→ **Request**: Return each line from the entries below that contains the word "right". Case counts.

The records start

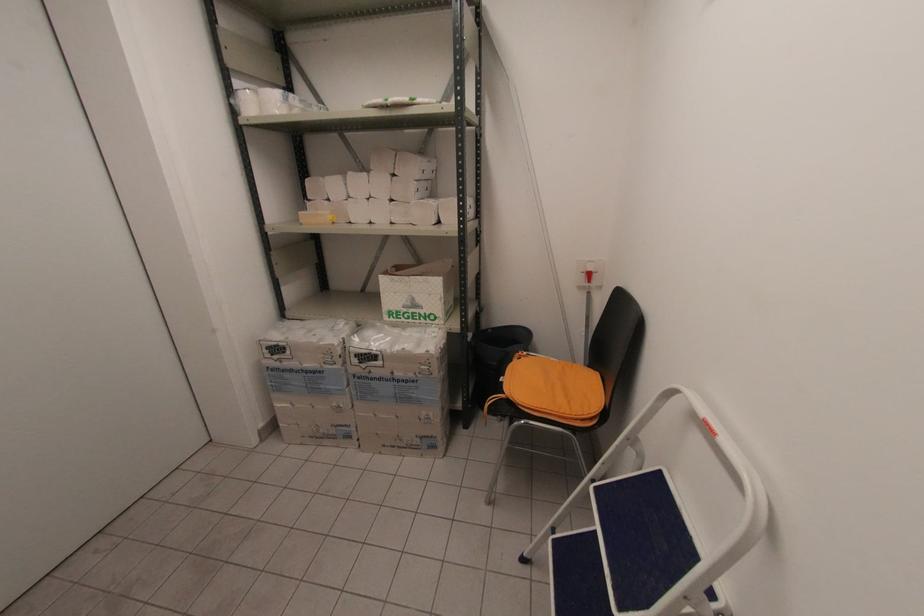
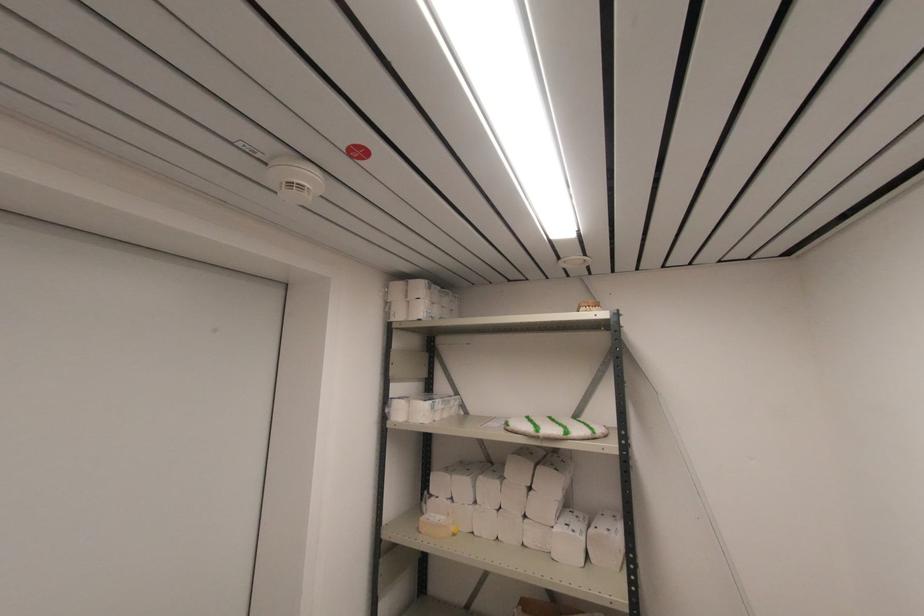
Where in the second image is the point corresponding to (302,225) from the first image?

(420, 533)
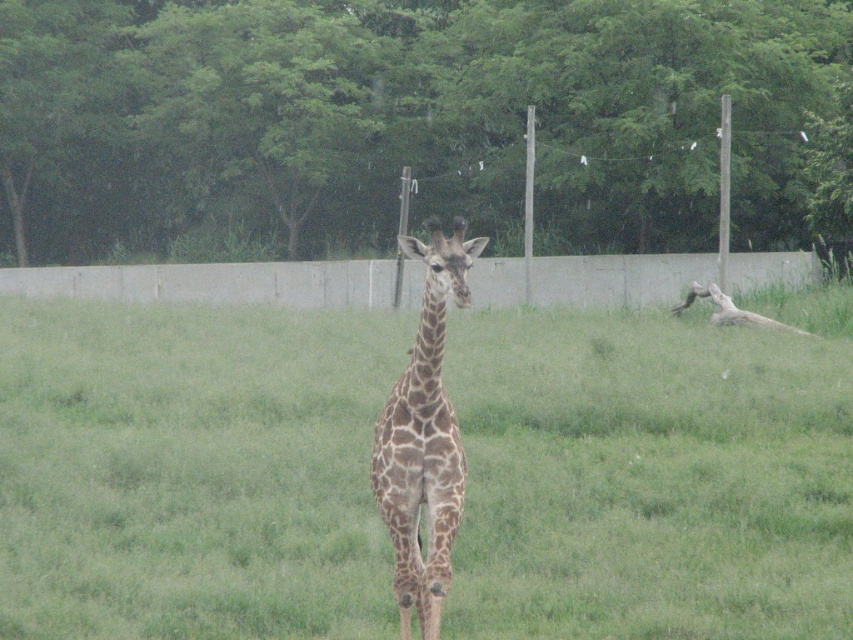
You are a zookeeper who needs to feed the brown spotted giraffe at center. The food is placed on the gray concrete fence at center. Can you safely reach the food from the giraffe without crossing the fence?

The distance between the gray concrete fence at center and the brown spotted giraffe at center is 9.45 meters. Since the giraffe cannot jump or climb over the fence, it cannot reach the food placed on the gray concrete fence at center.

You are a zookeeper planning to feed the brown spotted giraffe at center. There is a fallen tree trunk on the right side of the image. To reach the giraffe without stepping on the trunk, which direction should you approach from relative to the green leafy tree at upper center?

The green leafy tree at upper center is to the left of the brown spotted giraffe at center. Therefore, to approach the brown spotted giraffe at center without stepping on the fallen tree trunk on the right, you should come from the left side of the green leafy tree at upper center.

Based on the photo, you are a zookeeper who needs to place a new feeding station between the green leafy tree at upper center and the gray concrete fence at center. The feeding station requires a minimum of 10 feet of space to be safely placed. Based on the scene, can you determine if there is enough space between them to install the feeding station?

The records end

→ **Response for this exercise**:
You are a zookeeper planning to feed the brown spotted giraffe at center. There is a fallen tree trunk on the right side of the image. To reach the giraffe without stepping on the trunk, which direction should you approach from relative to the green leafy tree at upper center?
The green leafy tree at upper center is to the left of the brown spotted giraffe at center. Therefore, to approach the brown spotted giraffe at center without stepping on the fallen tree trunk on the right, you should come from the left side of the green leafy tree at upper center.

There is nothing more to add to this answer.